Requirement → Your task is to copy the listing exactly. Drop any pictures from the copy.

Supplied data →
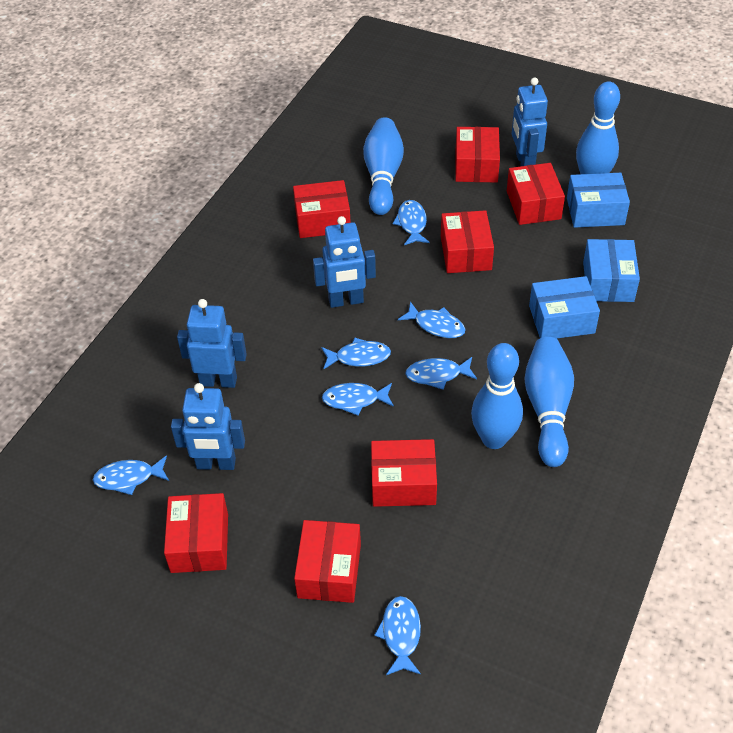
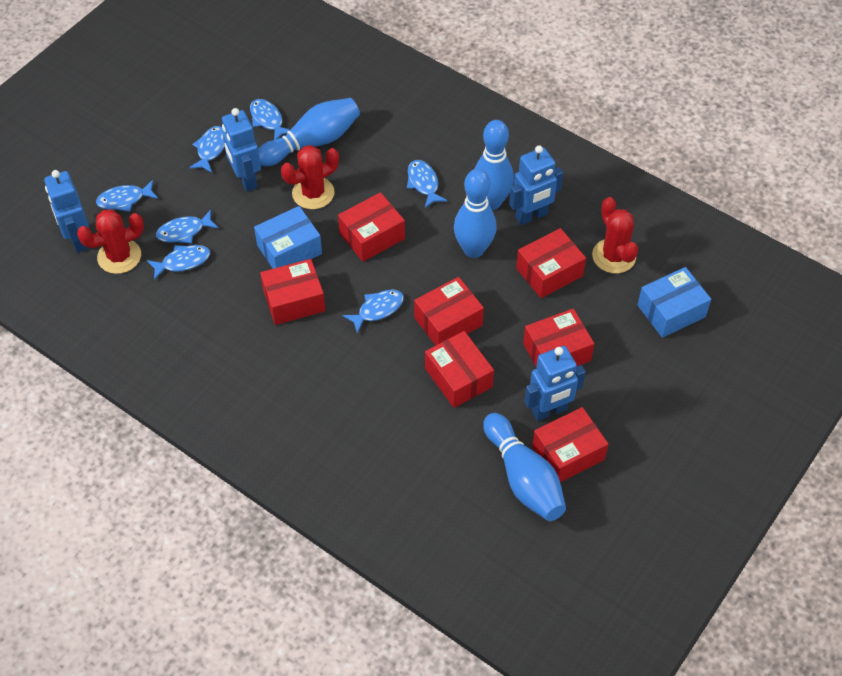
blue box: 3 -> 2
red cactus: 0 -> 3

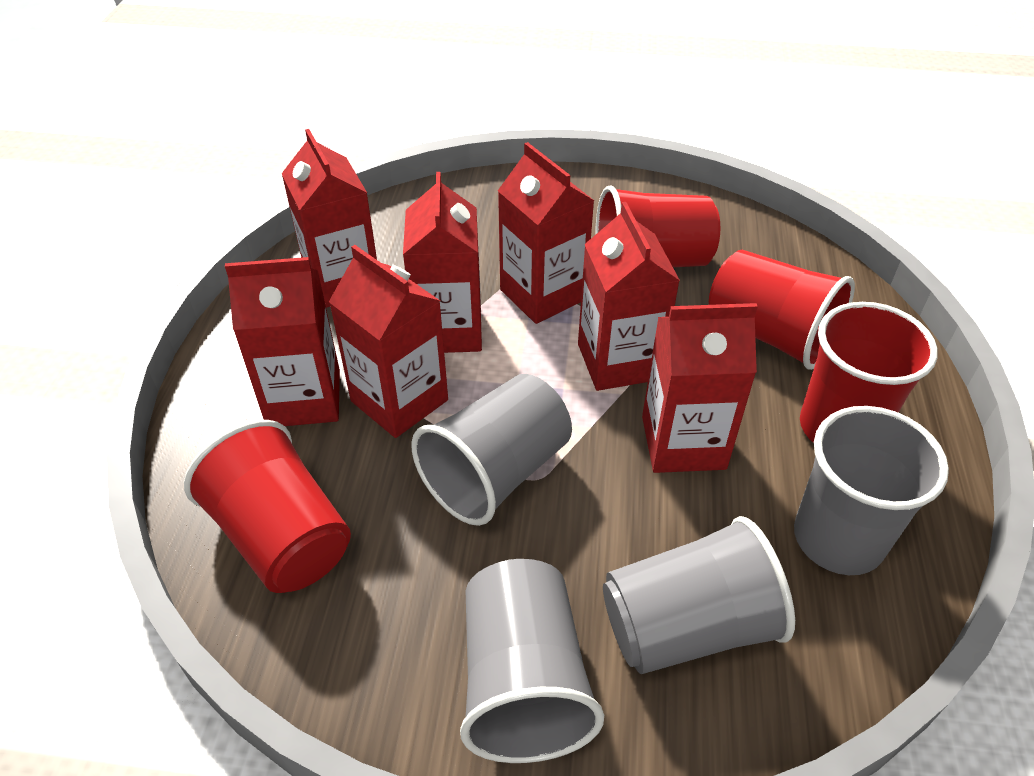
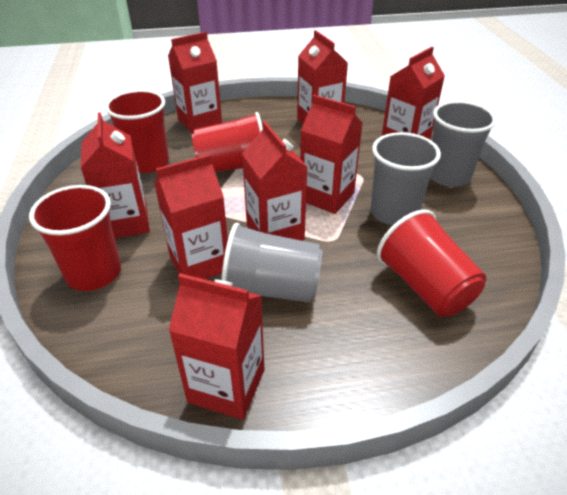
grey cup: 4 -> 3
red carton: 7 -> 8

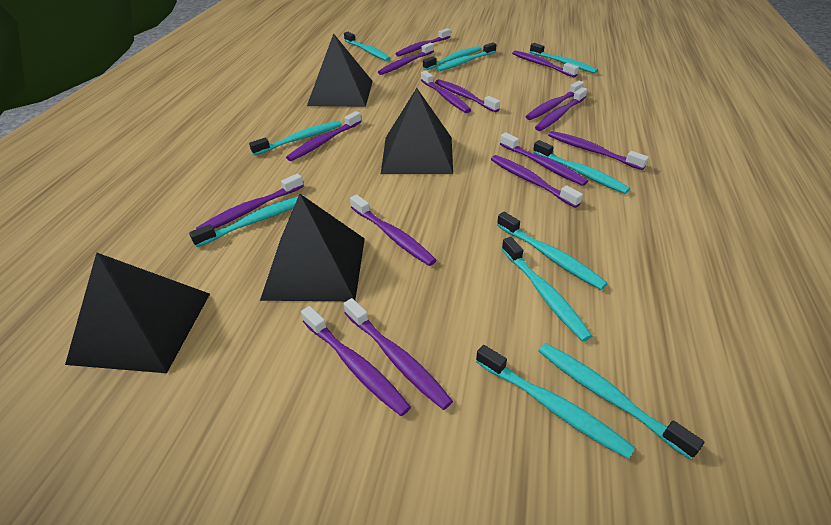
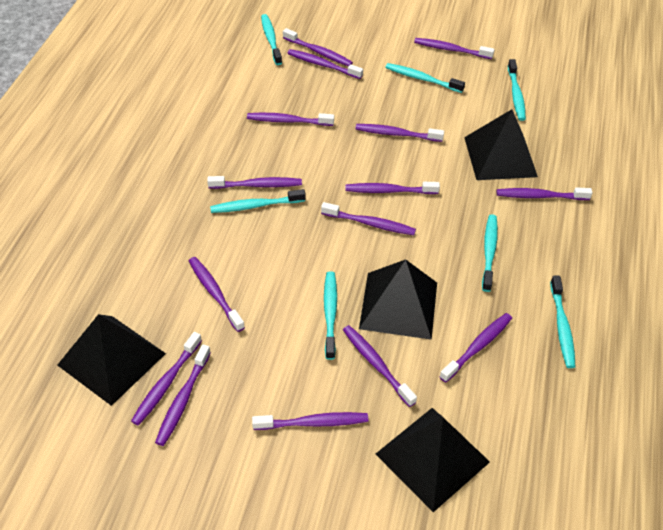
turquoise toothbrush: 11 -> 7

Result →
blue box: 3 -> 2
red cactus: 0 -> 3

grey cup: 4 -> 3
red carton: 7 -> 8

turquoise toothbrush: 11 -> 7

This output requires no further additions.